What is expected
Return the whole listing exactly, omitting the pictures.

====== Materials provided

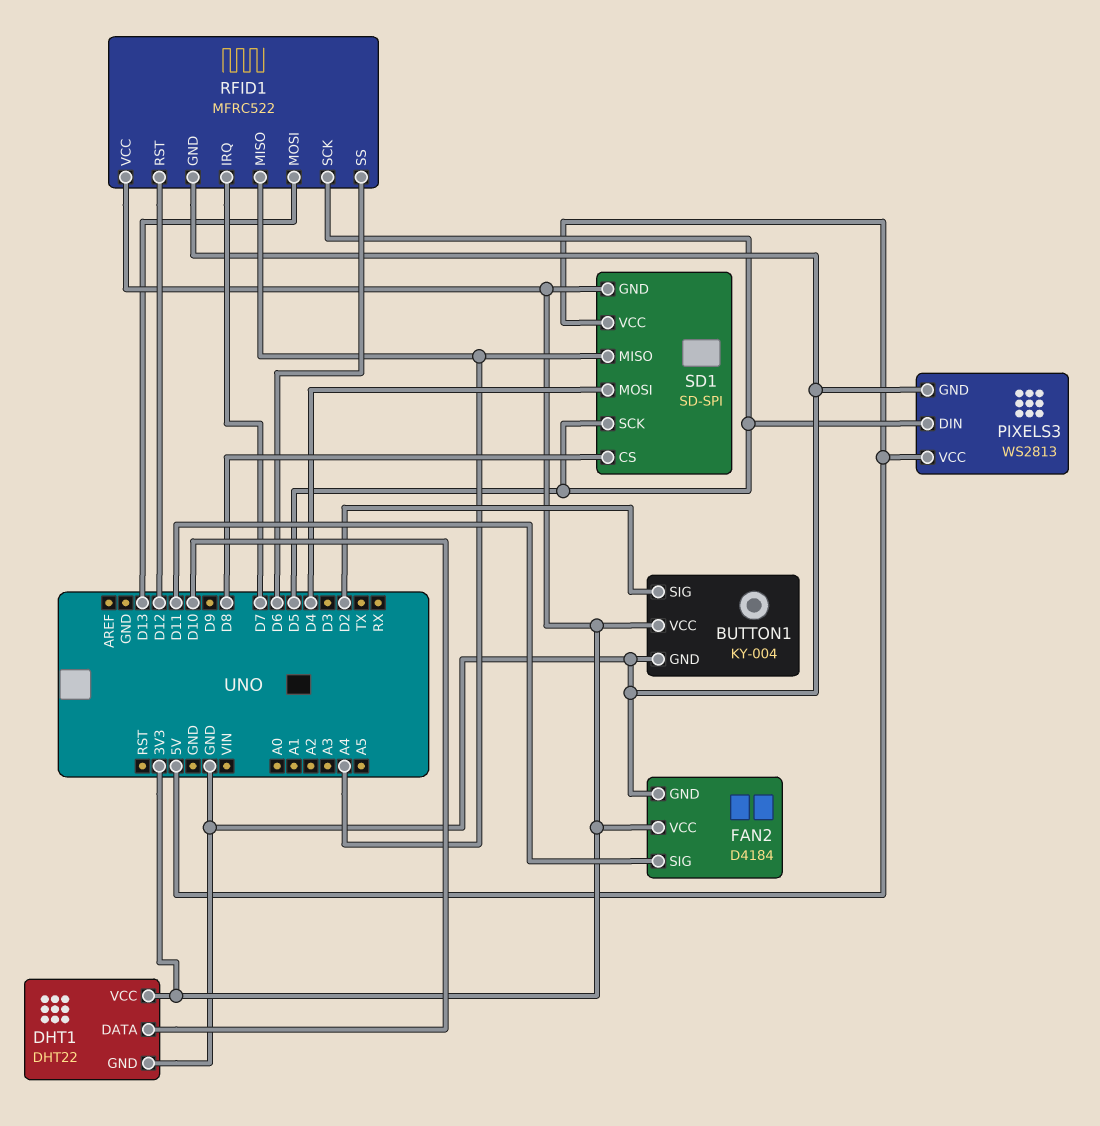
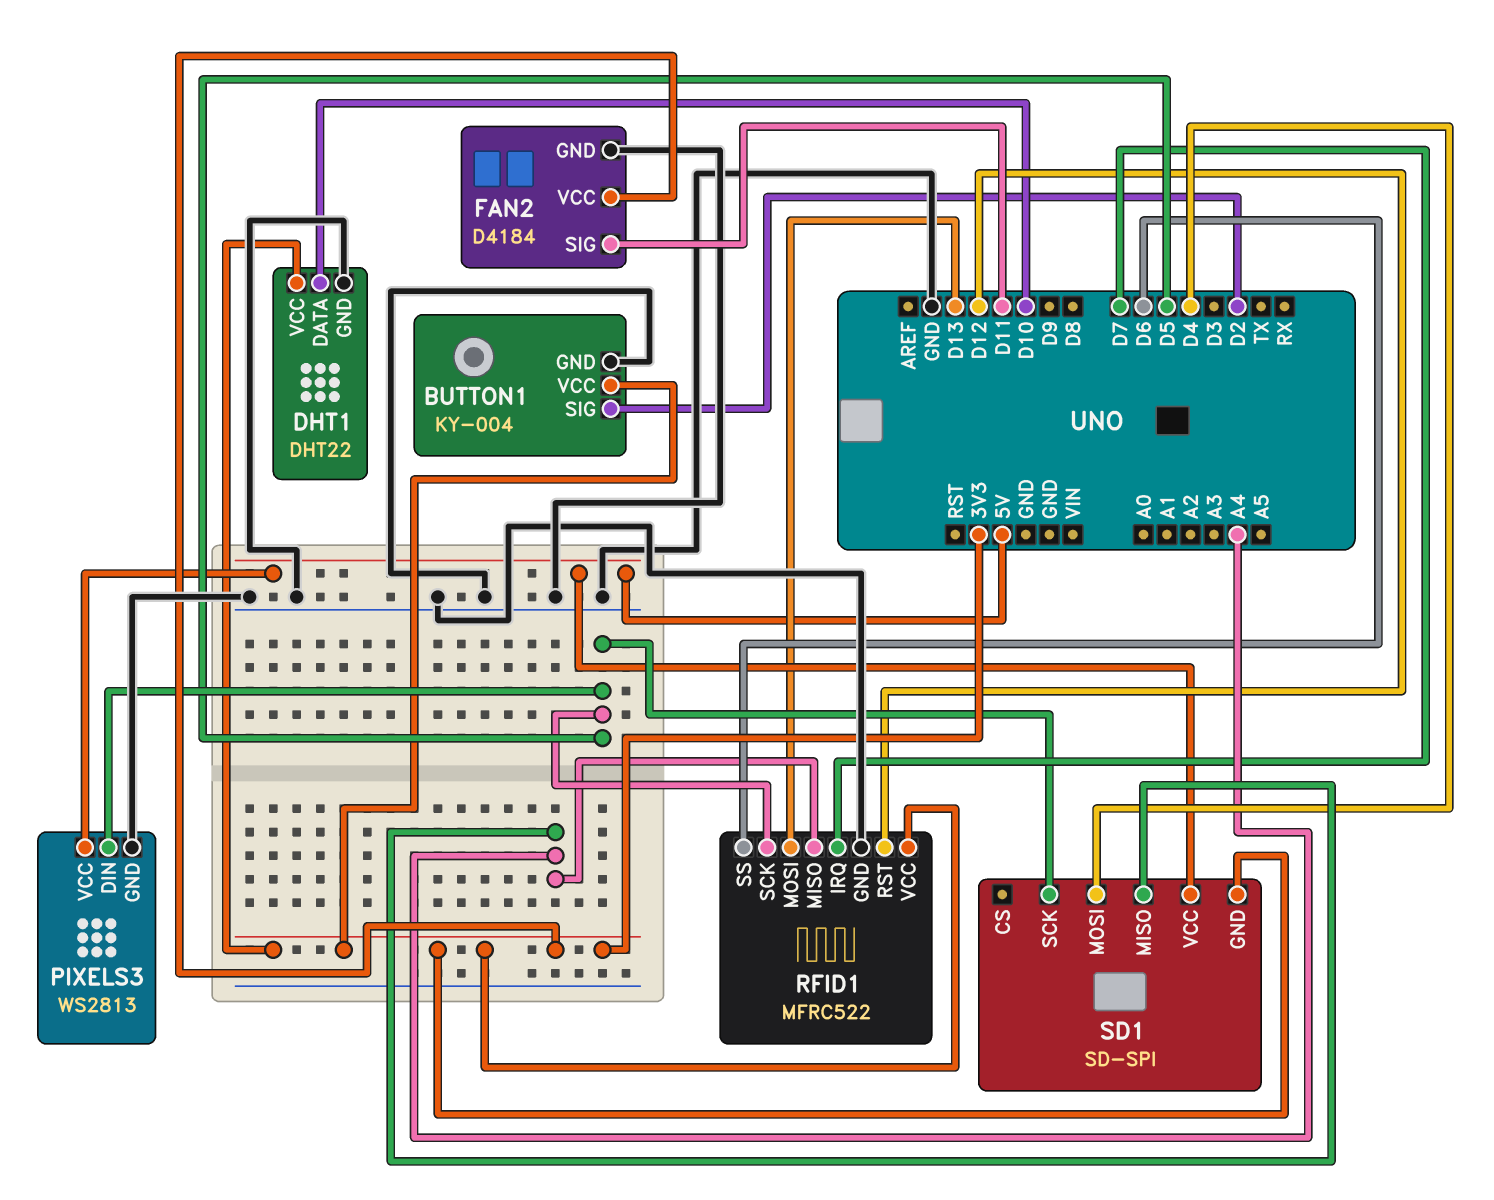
SD1 pin CS: D8 -> none

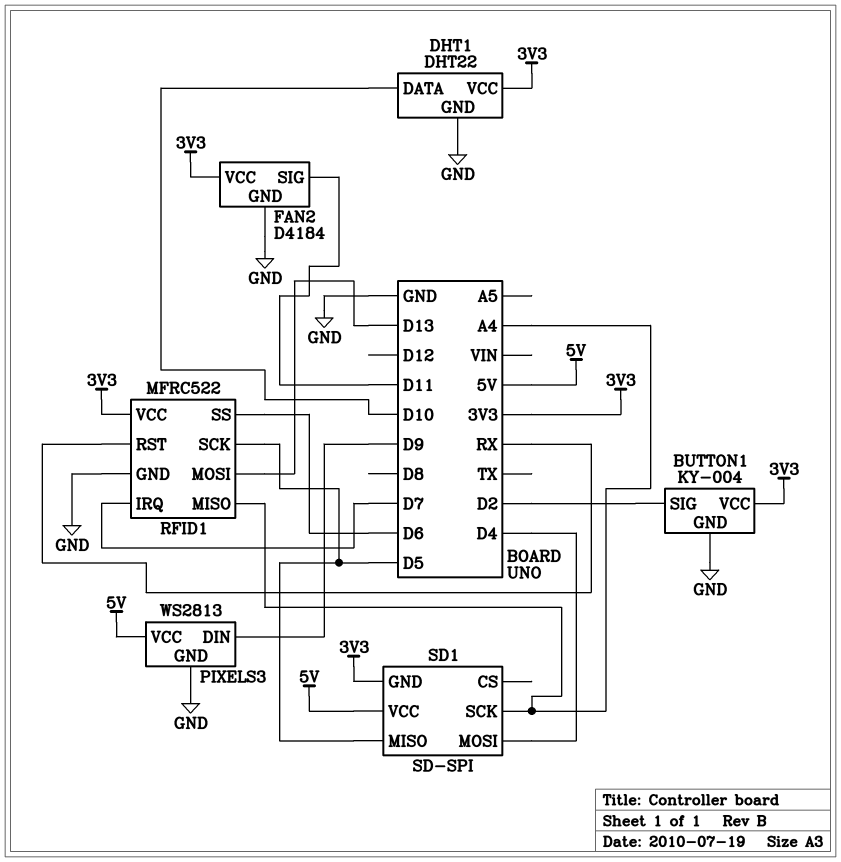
PIXELS3 pin DIN: D5 -> D9
RFID1 pin RST: D12 -> RX
SD1 pin MISO: A4 -> D5
SD1 pin SCK: D5 -> A4

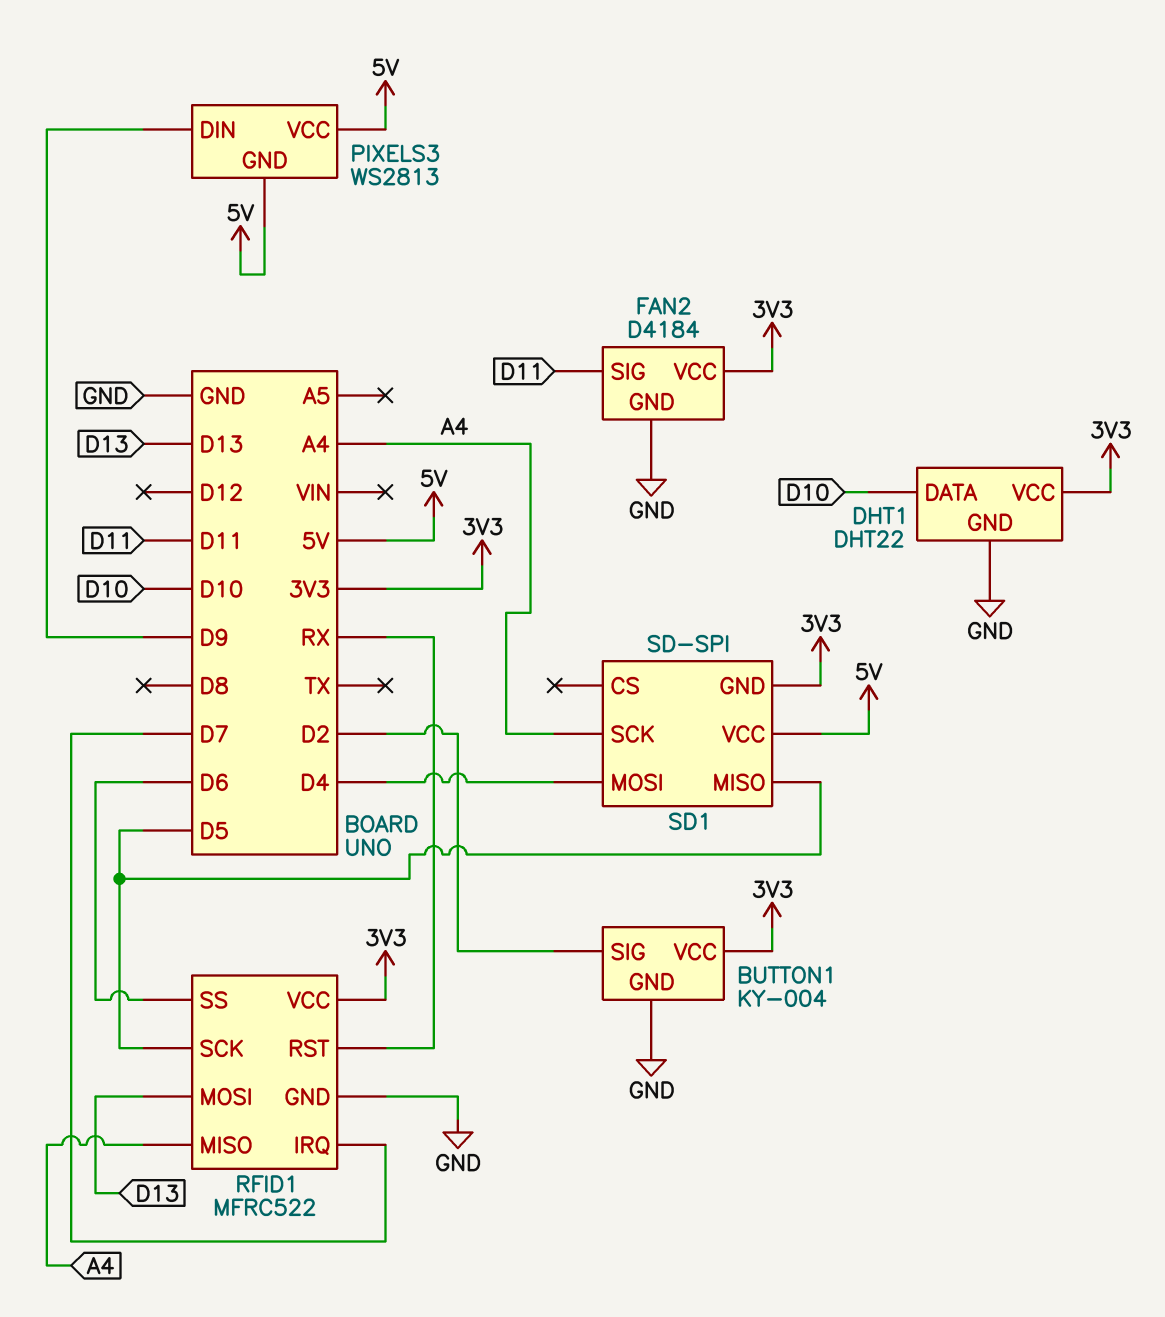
PIXELS3 pin GND: GND -> 5V

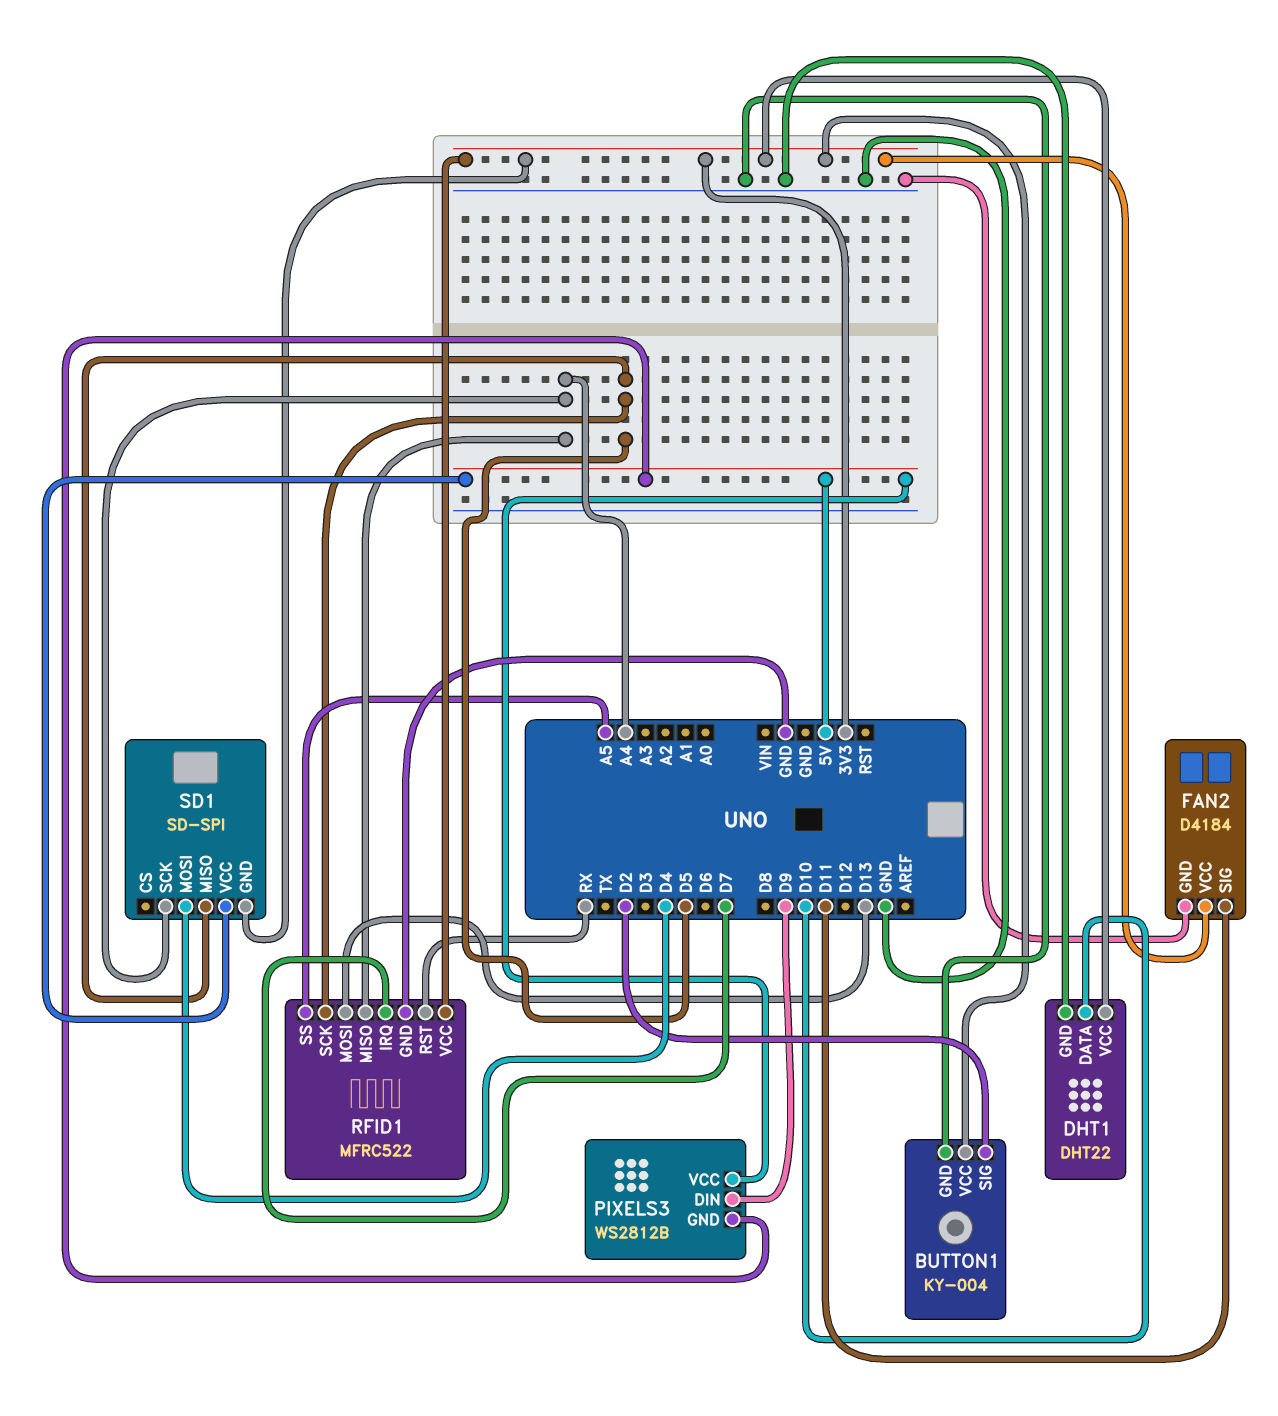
PIXELS3: WS2813 -> WS2812B
RFID1 pin SS: D6 -> A5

============

Your solution
SD1 pin CS: D8 -> none

PIXELS3 pin DIN: D5 -> D9
RFID1 pin RST: D12 -> RX
SD1 pin MISO: A4 -> D5
SD1 pin SCK: D5 -> A4

PIXELS3 pin GND: GND -> 5V

PIXELS3: WS2813 -> WS2812B
RFID1 pin SS: D6 -> A5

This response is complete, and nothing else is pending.